**PROBLEM TO WORK ON**
Go to the line holding "camera: 20 degrees right, 5 degrees up" in the entries below and write out exactly every line down to and including the line holding "none -> turquoise cactus [420,166,463,253]".
── RECORDS TO PROCESS
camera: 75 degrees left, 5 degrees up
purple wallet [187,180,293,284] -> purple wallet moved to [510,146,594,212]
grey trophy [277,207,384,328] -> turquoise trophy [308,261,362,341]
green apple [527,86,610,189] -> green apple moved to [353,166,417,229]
────
── RECORDS TO PROCESS
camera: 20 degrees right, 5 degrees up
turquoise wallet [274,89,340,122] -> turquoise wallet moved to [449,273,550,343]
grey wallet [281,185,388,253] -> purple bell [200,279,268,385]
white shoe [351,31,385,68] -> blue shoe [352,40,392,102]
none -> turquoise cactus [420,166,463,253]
────
**TASK SOLUTION**
camera: 20 degrees right, 5 degrees up
turquoise wallet [274,89,340,122] -> turquoise wallet moved to [449,273,550,343]
grey wallet [281,185,388,253] -> purple bell [200,279,268,385]
white shoe [351,31,385,68] -> blue shoe [352,40,392,102]
none -> turquoise cactus [420,166,463,253]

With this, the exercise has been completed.